ASSIGNMENT -
From the line with "S1: button (+3V3, N001)" to the last line of the data below, repeat every line exactly and add nothing.

INPUT DATA -
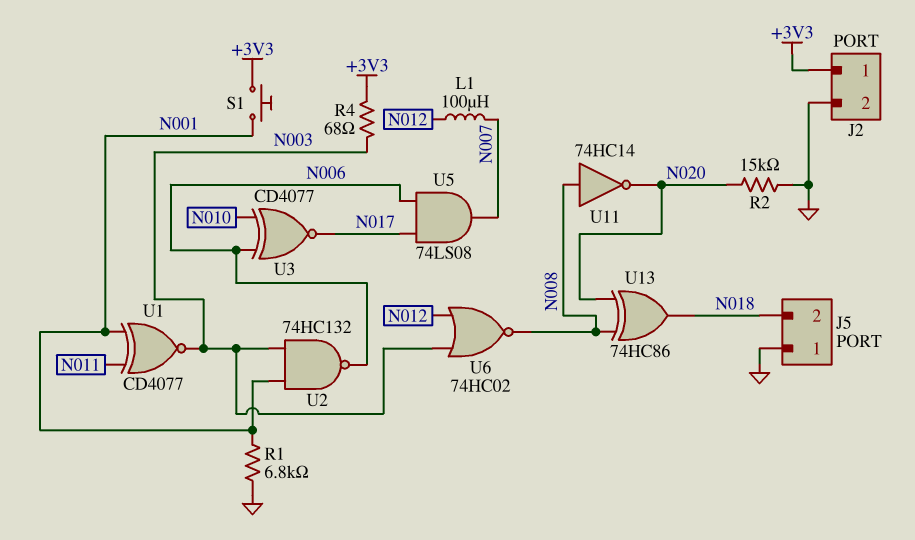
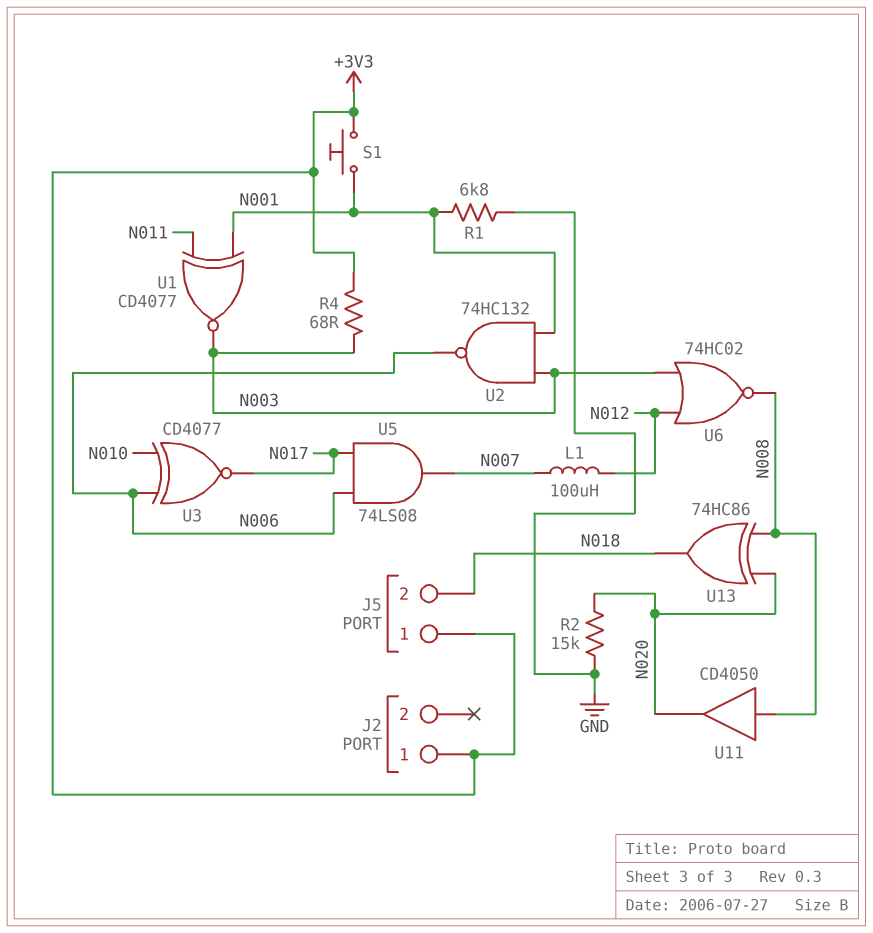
J2 pin 2: GND -> none
J5 pin 1: GND -> +3V3
U11: NOT 74HC14 (in N008, out N020) -> buffer CD4050 (in N008, out N020)

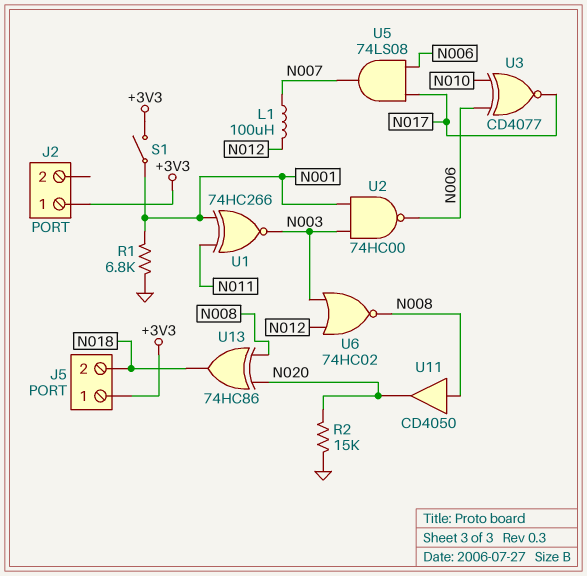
R4: 68 (+3V3, N003) -> none
S1: button (+3V3, N001) -> switch (+3V3, N001)
U1: XNOR CD4077 (in N001, in N011, out N003) -> XNOR 74HC266 (in N001, in N011, out N003)
U2: NAND 74HC132 (in N001, in N003, out N006) -> NAND 74HC00 (in N001, in N003, out N006)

THE COMPLETED TASK -
S1: button (+3V3, N001) -> switch (+3V3, N001)
U1: XNOR CD4077 (in N001, in N011, out N003) -> XNOR 74HC266 (in N001, in N011, out N003)
U2: NAND 74HC132 (in N001, in N003, out N006) -> NAND 74HC00 (in N001, in N003, out N006)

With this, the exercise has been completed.